Extracted information:

====================

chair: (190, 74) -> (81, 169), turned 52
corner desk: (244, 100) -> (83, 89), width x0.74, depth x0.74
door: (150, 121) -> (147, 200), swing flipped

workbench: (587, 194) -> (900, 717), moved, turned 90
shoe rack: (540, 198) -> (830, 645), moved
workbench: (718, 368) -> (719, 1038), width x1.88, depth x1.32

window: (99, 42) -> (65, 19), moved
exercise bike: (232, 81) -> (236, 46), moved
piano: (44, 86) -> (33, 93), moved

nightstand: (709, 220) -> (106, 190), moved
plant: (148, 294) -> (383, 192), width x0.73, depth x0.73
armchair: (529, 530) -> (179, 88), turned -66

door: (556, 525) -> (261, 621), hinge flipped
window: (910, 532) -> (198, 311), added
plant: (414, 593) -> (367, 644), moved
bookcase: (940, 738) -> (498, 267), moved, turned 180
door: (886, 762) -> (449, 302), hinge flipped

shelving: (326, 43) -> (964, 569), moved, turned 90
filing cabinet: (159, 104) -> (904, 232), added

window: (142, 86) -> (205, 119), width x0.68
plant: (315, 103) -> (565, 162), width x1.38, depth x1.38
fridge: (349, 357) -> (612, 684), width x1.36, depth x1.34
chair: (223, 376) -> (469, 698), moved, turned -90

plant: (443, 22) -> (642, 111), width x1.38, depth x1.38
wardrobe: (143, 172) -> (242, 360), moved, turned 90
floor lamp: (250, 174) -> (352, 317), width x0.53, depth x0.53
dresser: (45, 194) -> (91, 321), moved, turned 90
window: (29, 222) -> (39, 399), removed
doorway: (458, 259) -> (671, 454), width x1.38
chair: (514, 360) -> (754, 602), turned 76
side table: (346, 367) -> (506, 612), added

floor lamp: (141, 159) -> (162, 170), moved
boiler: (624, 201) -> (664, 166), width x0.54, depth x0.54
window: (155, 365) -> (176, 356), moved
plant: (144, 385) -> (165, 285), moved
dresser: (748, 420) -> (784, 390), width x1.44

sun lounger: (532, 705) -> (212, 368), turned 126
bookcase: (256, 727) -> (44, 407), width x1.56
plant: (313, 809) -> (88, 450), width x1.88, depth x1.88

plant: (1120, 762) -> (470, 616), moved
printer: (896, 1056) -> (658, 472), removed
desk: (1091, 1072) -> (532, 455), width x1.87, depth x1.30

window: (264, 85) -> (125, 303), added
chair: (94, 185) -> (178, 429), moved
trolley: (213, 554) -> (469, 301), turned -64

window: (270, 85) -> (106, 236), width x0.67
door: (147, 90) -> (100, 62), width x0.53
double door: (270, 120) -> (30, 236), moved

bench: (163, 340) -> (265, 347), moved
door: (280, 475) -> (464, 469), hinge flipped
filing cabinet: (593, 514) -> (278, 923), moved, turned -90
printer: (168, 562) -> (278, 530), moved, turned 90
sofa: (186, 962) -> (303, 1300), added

====================

Work instructions:
Copy every line of the listing above exactly.

Answer to this task:
chair: (190, 74) -> (81, 169), turned 52
corner desk: (244, 100) -> (83, 89), width x0.74, depth x0.74
door: (150, 121) -> (147, 200), swing flipped

workbench: (587, 194) -> (900, 717), moved, turned 90
shoe rack: (540, 198) -> (830, 645), moved
workbench: (718, 368) -> (719, 1038), width x1.88, depth x1.32

window: (99, 42) -> (65, 19), moved
exercise bike: (232, 81) -> (236, 46), moved
piano: (44, 86) -> (33, 93), moved

nightstand: (709, 220) -> (106, 190), moved
plant: (148, 294) -> (383, 192), width x0.73, depth x0.73
armchair: (529, 530) -> (179, 88), turned -66

door: (556, 525) -> (261, 621), hinge flipped
window: (910, 532) -> (198, 311), added
plant: (414, 593) -> (367, 644), moved
bookcase: (940, 738) -> (498, 267), moved, turned 180
door: (886, 762) -> (449, 302), hinge flipped

shelving: (326, 43) -> (964, 569), moved, turned 90
filing cabinet: (159, 104) -> (904, 232), added

window: (142, 86) -> (205, 119), width x0.68
plant: (315, 103) -> (565, 162), width x1.38, depth x1.38
fridge: (349, 357) -> (612, 684), width x1.36, depth x1.34
chair: (223, 376) -> (469, 698), moved, turned -90

plant: (443, 22) -> (642, 111), width x1.38, depth x1.38
wardrobe: (143, 172) -> (242, 360), moved, turned 90
floor lamp: (250, 174) -> (352, 317), width x0.53, depth x0.53
dresser: (45, 194) -> (91, 321), moved, turned 90
window: (29, 222) -> (39, 399), removed
doorway: (458, 259) -> (671, 454), width x1.38
chair: (514, 360) -> (754, 602), turned 76
side table: (346, 367) -> (506, 612), added

floor lamp: (141, 159) -> (162, 170), moved
boiler: (624, 201) -> (664, 166), width x0.54, depth x0.54
window: (155, 365) -> (176, 356), moved
plant: (144, 385) -> (165, 285), moved
dresser: (748, 420) -> (784, 390), width x1.44

sun lounger: (532, 705) -> (212, 368), turned 126
bookcase: (256, 727) -> (44, 407), width x1.56
plant: (313, 809) -> (88, 450), width x1.88, depth x1.88

plant: (1120, 762) -> (470, 616), moved
printer: (896, 1056) -> (658, 472), removed
desk: (1091, 1072) -> (532, 455), width x1.87, depth x1.30

window: (264, 85) -> (125, 303), added
chair: (94, 185) -> (178, 429), moved
trolley: (213, 554) -> (469, 301), turned -64

window: (270, 85) -> (106, 236), width x0.67
door: (147, 90) -> (100, 62), width x0.53
double door: (270, 120) -> (30, 236), moved

bench: (163, 340) -> (265, 347), moved
door: (280, 475) -> (464, 469), hinge flipped
filing cabinet: (593, 514) -> (278, 923), moved, turned -90
printer: (168, 562) -> (278, 530), moved, turned 90
sofa: (186, 962) -> (303, 1300), added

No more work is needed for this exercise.